** WORK INSTRUCTION **
The output should be all lines of the entries below in which the word "cyan" occurs.

+++ AVAILABLE DATA

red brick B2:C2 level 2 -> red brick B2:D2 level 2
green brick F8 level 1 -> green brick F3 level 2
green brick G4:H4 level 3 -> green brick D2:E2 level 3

++++++
+++ AVAILABLE DATA

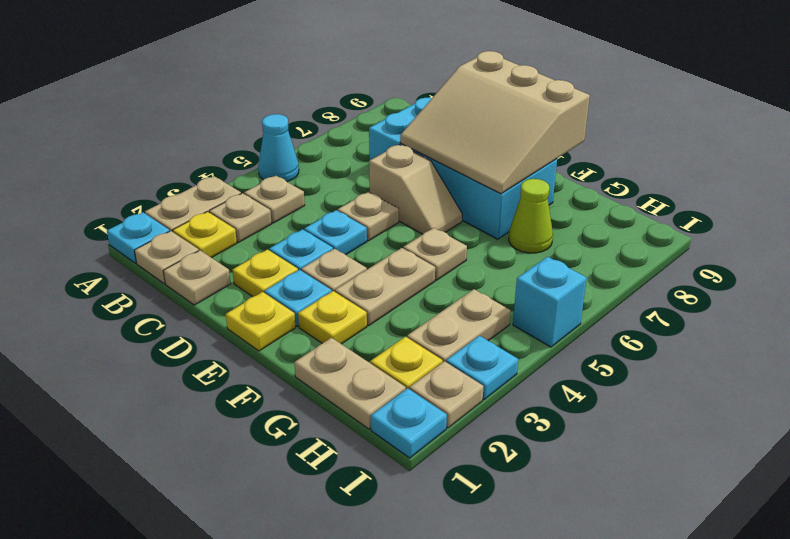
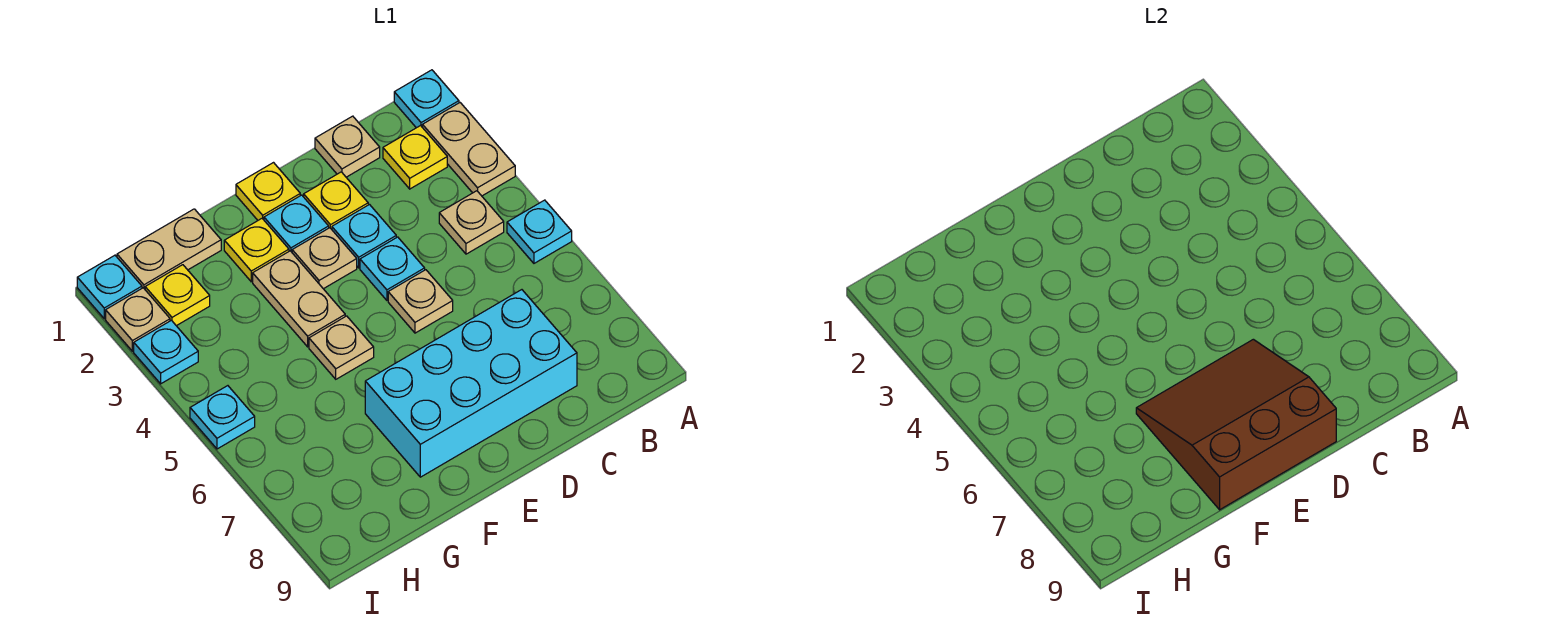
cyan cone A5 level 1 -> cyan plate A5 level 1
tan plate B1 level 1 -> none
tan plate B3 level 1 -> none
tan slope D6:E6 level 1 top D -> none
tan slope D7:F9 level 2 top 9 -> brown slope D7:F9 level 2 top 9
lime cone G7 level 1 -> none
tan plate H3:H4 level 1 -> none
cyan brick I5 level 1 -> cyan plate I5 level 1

++++++

** ANSWER SECTION **
cyan cone A5 level 1 -> cyan plate A5 level 1
cyan brick I5 level 1 -> cyan plate I5 level 1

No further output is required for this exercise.